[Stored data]
= = =

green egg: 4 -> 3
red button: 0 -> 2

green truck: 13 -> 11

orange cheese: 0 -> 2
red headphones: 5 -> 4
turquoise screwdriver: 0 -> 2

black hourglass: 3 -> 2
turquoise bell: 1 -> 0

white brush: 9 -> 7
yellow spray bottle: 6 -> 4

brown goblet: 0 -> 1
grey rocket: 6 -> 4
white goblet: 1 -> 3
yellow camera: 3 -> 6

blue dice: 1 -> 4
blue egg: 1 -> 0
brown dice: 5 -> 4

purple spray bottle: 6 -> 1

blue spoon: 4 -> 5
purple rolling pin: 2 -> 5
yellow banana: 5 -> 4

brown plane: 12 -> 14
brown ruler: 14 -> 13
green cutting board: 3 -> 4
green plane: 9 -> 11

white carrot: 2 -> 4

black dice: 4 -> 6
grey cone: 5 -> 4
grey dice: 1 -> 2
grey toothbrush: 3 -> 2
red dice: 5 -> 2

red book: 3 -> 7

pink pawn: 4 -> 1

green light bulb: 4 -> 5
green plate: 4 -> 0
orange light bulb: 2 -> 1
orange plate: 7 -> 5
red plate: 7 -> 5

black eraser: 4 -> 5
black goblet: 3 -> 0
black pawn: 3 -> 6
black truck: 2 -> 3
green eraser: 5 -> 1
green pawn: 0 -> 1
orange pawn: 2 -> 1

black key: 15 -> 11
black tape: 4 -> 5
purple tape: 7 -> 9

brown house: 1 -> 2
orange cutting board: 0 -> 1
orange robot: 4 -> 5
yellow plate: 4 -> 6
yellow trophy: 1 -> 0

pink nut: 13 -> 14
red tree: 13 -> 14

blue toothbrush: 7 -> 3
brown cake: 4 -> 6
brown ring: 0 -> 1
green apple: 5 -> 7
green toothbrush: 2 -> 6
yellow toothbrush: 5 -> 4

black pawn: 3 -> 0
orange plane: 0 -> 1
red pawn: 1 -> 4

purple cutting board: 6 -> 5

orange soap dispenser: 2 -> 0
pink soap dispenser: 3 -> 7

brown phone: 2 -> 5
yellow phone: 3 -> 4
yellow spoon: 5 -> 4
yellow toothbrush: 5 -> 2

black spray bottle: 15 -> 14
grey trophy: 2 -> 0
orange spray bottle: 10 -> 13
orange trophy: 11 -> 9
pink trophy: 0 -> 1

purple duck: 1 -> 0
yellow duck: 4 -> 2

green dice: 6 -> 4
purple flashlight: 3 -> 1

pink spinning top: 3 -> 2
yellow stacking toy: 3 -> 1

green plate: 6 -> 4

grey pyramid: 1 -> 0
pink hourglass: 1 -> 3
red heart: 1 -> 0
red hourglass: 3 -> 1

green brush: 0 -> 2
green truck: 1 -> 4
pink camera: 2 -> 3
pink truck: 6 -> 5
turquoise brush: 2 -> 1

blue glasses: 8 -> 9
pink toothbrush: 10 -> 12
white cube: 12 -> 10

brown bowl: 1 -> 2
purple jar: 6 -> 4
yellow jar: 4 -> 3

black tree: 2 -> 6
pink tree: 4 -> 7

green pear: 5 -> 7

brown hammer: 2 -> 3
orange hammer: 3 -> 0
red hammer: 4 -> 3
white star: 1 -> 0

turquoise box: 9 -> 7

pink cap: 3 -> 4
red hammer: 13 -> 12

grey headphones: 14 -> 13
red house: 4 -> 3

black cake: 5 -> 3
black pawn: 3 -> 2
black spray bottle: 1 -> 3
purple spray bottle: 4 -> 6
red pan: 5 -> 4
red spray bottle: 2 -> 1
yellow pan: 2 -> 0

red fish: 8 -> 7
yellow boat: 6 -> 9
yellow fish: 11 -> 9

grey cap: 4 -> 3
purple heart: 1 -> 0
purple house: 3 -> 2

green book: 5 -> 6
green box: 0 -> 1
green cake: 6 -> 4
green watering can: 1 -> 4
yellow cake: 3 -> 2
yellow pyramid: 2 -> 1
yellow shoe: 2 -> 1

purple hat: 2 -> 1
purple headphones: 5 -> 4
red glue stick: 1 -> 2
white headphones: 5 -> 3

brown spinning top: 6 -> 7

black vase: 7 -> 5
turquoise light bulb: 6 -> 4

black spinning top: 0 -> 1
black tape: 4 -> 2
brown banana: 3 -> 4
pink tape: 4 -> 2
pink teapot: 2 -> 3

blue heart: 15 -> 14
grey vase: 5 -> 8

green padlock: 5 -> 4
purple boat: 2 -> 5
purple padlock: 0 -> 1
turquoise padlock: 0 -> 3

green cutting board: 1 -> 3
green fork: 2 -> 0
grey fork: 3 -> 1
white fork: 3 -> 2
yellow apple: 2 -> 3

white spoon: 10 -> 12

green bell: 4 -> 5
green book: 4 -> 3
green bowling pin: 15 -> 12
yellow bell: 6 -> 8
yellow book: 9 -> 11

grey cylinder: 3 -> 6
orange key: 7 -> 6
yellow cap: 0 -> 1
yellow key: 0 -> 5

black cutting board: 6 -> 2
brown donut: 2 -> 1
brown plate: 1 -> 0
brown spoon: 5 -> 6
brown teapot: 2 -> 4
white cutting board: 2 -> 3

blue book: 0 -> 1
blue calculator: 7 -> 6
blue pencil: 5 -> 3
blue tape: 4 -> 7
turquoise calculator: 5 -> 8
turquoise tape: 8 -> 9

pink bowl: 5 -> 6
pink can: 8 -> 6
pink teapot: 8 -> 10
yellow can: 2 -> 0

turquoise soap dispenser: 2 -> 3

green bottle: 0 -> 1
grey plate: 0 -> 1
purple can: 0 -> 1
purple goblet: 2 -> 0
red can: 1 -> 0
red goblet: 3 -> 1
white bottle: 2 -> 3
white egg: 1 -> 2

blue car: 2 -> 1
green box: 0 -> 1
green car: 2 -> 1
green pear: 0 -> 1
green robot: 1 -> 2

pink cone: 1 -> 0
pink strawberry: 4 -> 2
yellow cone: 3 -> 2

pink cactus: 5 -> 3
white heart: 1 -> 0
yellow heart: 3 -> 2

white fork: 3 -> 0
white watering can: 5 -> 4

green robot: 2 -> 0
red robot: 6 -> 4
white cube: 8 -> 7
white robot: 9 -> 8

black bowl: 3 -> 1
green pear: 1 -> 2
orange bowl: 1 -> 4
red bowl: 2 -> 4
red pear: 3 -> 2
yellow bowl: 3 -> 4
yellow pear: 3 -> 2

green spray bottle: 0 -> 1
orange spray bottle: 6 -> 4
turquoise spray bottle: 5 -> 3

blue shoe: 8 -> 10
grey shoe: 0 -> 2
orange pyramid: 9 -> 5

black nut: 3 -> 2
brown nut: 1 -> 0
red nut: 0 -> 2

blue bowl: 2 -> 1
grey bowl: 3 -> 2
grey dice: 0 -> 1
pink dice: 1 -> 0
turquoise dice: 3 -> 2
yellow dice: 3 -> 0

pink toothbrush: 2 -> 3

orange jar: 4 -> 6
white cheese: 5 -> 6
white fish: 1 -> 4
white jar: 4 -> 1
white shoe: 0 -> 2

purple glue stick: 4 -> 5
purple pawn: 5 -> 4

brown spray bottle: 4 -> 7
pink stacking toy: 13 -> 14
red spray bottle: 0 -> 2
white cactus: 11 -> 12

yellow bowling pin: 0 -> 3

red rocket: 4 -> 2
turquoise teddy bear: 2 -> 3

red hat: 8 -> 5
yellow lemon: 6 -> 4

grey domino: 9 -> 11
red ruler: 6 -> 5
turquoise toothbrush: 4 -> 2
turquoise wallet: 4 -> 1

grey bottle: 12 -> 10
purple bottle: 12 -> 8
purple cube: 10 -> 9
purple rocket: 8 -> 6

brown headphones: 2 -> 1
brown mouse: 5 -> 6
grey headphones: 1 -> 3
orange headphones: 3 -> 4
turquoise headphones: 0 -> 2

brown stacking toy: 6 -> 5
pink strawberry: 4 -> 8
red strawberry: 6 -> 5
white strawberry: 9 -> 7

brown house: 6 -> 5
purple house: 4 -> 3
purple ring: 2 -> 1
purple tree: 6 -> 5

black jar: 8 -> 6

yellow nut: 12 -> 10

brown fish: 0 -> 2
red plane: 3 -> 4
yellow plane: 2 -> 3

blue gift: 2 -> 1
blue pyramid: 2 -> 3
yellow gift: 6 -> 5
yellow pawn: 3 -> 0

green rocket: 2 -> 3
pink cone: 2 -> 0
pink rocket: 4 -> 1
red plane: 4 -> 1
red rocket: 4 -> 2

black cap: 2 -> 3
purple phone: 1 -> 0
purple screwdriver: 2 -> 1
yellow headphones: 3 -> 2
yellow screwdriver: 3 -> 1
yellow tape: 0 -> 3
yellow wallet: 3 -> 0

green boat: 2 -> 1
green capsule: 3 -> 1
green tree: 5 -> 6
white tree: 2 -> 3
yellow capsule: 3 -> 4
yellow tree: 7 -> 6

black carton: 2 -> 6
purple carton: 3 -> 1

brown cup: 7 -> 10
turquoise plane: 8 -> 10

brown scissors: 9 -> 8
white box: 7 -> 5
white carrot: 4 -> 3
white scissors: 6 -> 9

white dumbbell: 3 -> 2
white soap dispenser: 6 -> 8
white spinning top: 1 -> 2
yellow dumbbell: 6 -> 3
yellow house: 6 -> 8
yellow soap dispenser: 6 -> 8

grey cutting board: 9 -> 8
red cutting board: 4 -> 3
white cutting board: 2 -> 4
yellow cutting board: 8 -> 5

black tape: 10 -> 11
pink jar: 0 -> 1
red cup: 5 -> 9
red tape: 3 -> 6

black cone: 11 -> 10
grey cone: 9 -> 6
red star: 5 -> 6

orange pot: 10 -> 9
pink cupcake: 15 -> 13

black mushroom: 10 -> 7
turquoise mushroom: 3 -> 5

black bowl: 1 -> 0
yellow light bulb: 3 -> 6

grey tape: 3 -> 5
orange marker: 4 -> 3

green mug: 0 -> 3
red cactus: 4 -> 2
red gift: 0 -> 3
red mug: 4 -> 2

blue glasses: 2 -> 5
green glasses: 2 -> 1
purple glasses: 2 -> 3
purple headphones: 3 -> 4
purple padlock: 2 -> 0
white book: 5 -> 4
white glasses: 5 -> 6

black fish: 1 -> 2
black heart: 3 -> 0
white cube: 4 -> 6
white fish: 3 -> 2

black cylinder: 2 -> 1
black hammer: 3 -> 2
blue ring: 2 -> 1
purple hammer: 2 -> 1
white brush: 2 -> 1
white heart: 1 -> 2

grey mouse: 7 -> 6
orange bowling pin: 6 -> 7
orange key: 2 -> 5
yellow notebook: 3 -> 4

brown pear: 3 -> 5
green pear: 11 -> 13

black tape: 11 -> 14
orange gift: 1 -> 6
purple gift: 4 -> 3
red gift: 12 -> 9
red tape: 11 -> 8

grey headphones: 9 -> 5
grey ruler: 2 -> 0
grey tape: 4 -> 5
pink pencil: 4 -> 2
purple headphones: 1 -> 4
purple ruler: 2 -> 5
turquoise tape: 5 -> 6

= = =

• [PROBLEM TO SOLVE]
Above are the records. Copy the lines beginning at the one that has "green book: 5 -> 6" and ending with the one that has "white watering can: 5 -> 4", unchanged.

• [RESULT FOR THIS TASK]
green book: 5 -> 6
green box: 0 -> 1
green cake: 6 -> 4
green watering can: 1 -> 4
yellow cake: 3 -> 2
yellow pyramid: 2 -> 1
yellow shoe: 2 -> 1

purple hat: 2 -> 1
purple headphones: 5 -> 4
red glue stick: 1 -> 2
white headphones: 5 -> 3

brown spinning top: 6 -> 7

black vase: 7 -> 5
turquoise light bulb: 6 -> 4

black spinning top: 0 -> 1
black tape: 4 -> 2
brown banana: 3 -> 4
pink tape: 4 -> 2
pink teapot: 2 -> 3

blue heart: 15 -> 14
grey vase: 5 -> 8

green padlock: 5 -> 4
purple boat: 2 -> 5
purple padlock: 0 -> 1
turquoise padlock: 0 -> 3

green cutting board: 1 -> 3
green fork: 2 -> 0
grey fork: 3 -> 1
white fork: 3 -> 2
yellow apple: 2 -> 3

white spoon: 10 -> 12

green bell: 4 -> 5
green book: 4 -> 3
green bowling pin: 15 -> 12
yellow bell: 6 -> 8
yellow book: 9 -> 11

grey cylinder: 3 -> 6
orange key: 7 -> 6
yellow cap: 0 -> 1
yellow key: 0 -> 5

black cutting board: 6 -> 2
brown donut: 2 -> 1
brown plate: 1 -> 0
brown spoon: 5 -> 6
brown teapot: 2 -> 4
white cutting board: 2 -> 3

blue book: 0 -> 1
blue calculator: 7 -> 6
blue pencil: 5 -> 3
blue tape: 4 -> 7
turquoise calculator: 5 -> 8
turquoise tape: 8 -> 9

pink bowl: 5 -> 6
pink can: 8 -> 6
pink teapot: 8 -> 10
yellow can: 2 -> 0

turquoise soap dispenser: 2 -> 3

green bottle: 0 -> 1
grey plate: 0 -> 1
purple can: 0 -> 1
purple goblet: 2 -> 0
red can: 1 -> 0
red goblet: 3 -> 1
white bottle: 2 -> 3
white egg: 1 -> 2

blue car: 2 -> 1
green box: 0 -> 1
green car: 2 -> 1
green pear: 0 -> 1
green robot: 1 -> 2

pink cone: 1 -> 0
pink strawberry: 4 -> 2
yellow cone: 3 -> 2

pink cactus: 5 -> 3
white heart: 1 -> 0
yellow heart: 3 -> 2

white fork: 3 -> 0
white watering can: 5 -> 4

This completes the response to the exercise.